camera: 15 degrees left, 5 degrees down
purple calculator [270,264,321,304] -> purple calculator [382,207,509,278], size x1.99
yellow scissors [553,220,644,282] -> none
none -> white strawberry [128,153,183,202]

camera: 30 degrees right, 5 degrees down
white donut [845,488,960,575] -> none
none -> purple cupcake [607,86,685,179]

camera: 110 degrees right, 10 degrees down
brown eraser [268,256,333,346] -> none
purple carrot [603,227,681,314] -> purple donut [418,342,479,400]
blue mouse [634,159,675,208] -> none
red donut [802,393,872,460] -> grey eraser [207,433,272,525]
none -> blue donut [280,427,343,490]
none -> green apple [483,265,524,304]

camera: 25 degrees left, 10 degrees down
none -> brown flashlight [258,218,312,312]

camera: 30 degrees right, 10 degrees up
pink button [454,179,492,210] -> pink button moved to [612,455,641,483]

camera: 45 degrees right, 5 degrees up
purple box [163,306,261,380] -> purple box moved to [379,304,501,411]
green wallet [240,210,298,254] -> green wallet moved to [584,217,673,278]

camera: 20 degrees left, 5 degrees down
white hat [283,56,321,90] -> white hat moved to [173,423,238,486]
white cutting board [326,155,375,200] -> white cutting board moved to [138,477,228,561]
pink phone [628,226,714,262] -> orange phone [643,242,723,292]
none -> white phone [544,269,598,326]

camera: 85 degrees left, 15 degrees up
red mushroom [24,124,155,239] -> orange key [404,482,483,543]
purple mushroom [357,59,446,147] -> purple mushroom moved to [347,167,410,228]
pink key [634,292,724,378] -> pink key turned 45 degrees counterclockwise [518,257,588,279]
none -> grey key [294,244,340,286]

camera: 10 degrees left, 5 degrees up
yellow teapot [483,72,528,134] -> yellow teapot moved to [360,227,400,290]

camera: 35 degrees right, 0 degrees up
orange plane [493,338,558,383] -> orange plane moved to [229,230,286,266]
- - - -
Give back, exactly as written, the stretch from the line with "none -> brown flashlight [258,218,312,312]" through the line with "none -> grey key [294,244,340,286]", and no other lines from the records above.

none -> brown flashlight [258,218,312,312]

camera: 30 degrees right, 10 degrees up
pink button [454,179,492,210] -> pink button moved to [612,455,641,483]

camera: 45 degrees right, 5 degrees up
purple box [163,306,261,380] -> purple box moved to [379,304,501,411]
green wallet [240,210,298,254] -> green wallet moved to [584,217,673,278]

camera: 20 degrees left, 5 degrees down
white hat [283,56,321,90] -> white hat moved to [173,423,238,486]
white cutting board [326,155,375,200] -> white cutting board moved to [138,477,228,561]
pink phone [628,226,714,262] -> orange phone [643,242,723,292]
none -> white phone [544,269,598,326]

camera: 85 degrees left, 15 degrees up
red mushroom [24,124,155,239] -> orange key [404,482,483,543]
purple mushroom [357,59,446,147] -> purple mushroom moved to [347,167,410,228]
pink key [634,292,724,378] -> pink key turned 45 degrees counterclockwise [518,257,588,279]
none -> grey key [294,244,340,286]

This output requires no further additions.